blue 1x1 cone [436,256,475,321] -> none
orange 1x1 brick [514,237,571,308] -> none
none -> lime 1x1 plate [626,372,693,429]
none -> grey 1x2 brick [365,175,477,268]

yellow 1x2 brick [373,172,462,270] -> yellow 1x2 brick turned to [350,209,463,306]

_ _ _ _

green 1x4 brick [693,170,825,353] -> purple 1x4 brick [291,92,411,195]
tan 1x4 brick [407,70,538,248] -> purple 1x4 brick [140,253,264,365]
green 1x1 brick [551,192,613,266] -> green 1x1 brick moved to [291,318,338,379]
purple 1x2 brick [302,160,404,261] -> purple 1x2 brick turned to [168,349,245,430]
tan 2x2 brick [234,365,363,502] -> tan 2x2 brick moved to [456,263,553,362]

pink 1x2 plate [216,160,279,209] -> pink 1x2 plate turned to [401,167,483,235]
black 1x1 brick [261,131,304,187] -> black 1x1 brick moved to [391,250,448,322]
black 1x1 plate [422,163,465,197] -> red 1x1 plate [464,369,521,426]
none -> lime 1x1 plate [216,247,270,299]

_ _ _ _

§ PROBLEM STATEMENT
Reproduce exactly the lines of the records above from the one with "black 1x1 plate" to the one with "none -> lime 1x1 plate [216,247,270,299]", both included, and leave out everything else.

§ SOLUTION TO THIS PROBLEM
black 1x1 plate [422,163,465,197] -> red 1x1 plate [464,369,521,426]
none -> lime 1x1 plate [216,247,270,299]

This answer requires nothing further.